— WHAT THE TASK ASKS —
Convert every line of the listing below into a JSON list of strings, one string per line, skipping blank lines and leaving out the picture lines.

— MATERIAL —
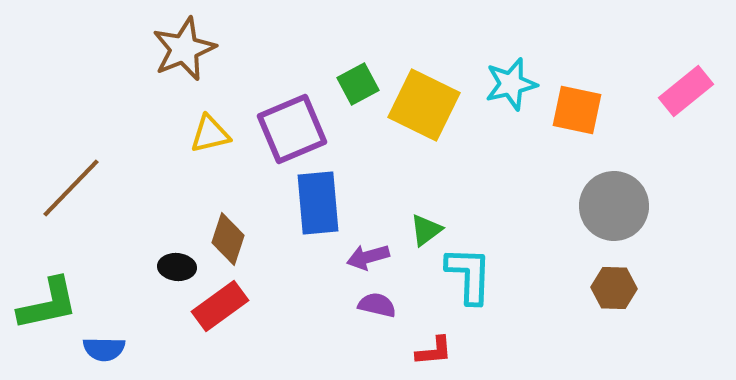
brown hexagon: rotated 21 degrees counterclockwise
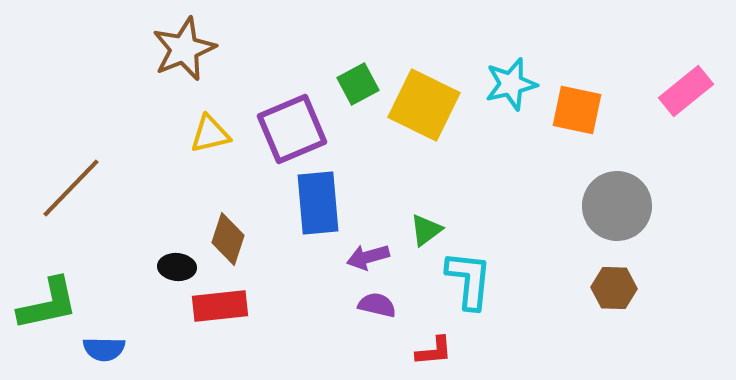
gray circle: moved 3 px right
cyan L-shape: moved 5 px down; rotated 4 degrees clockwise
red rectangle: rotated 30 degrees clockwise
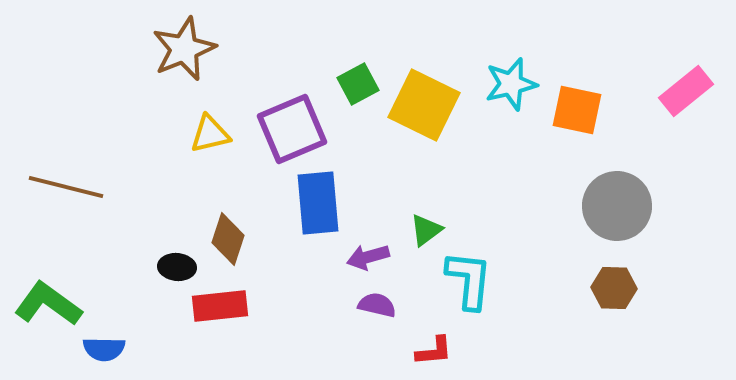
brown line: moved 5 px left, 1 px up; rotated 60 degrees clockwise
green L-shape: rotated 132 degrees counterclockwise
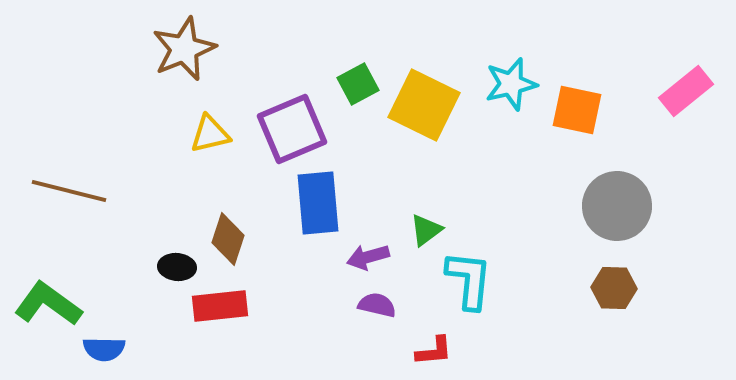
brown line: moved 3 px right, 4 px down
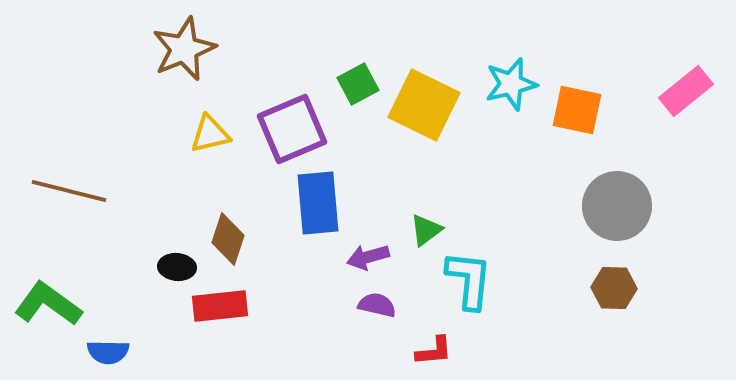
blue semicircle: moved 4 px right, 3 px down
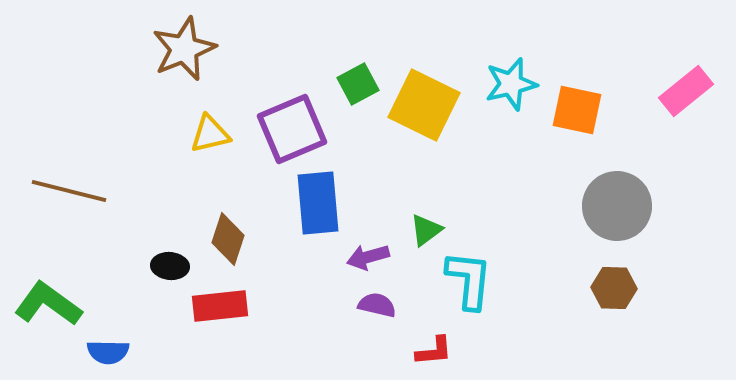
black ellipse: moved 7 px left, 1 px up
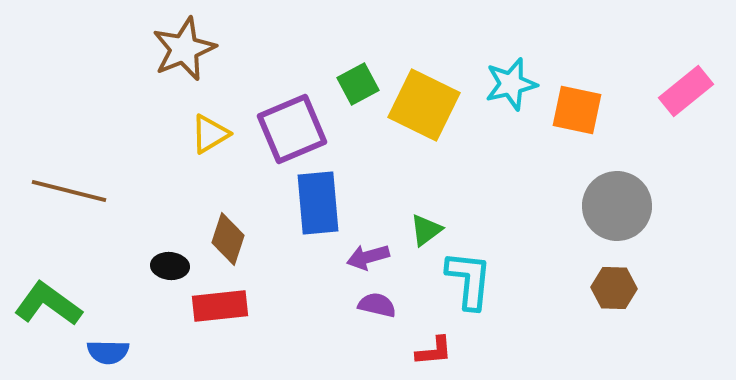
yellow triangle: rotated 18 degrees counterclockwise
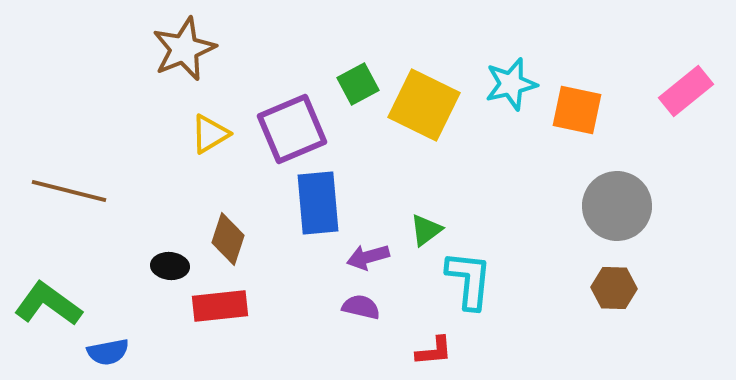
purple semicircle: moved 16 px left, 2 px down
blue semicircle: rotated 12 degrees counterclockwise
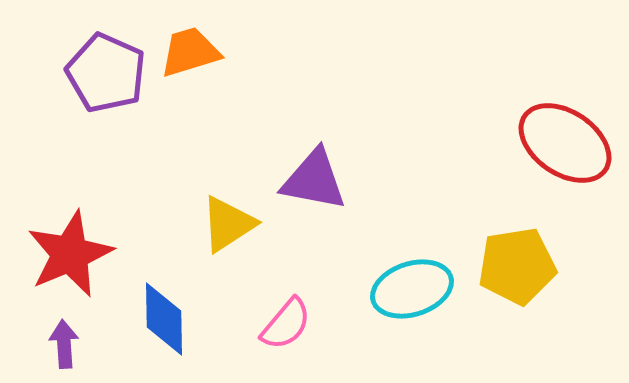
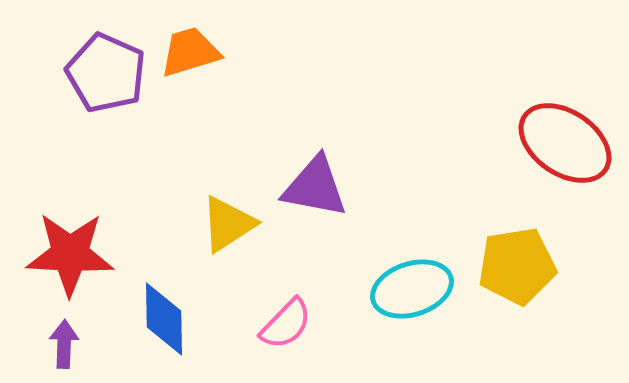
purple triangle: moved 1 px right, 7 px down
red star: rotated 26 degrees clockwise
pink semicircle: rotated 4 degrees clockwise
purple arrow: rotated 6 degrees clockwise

— RESULT BELOW —
[
  "brown hexagon: rotated 21 degrees counterclockwise",
  "gray circle: moved 3 px right",
  "cyan L-shape: moved 5 px down; rotated 4 degrees clockwise",
  "red rectangle: rotated 30 degrees clockwise",
  "brown line: moved 5 px left, 1 px up; rotated 60 degrees clockwise",
  "green L-shape: rotated 132 degrees counterclockwise",
  "brown line: moved 3 px right, 4 px down",
  "blue semicircle: moved 4 px right, 3 px down",
  "black ellipse: moved 7 px left, 1 px up",
  "yellow triangle: rotated 18 degrees counterclockwise",
  "purple semicircle: moved 16 px left, 2 px down",
  "blue semicircle: rotated 12 degrees counterclockwise",
  "purple triangle: moved 1 px right, 7 px down",
  "red star: rotated 26 degrees clockwise",
  "pink semicircle: rotated 4 degrees clockwise",
  "purple arrow: rotated 6 degrees clockwise"
]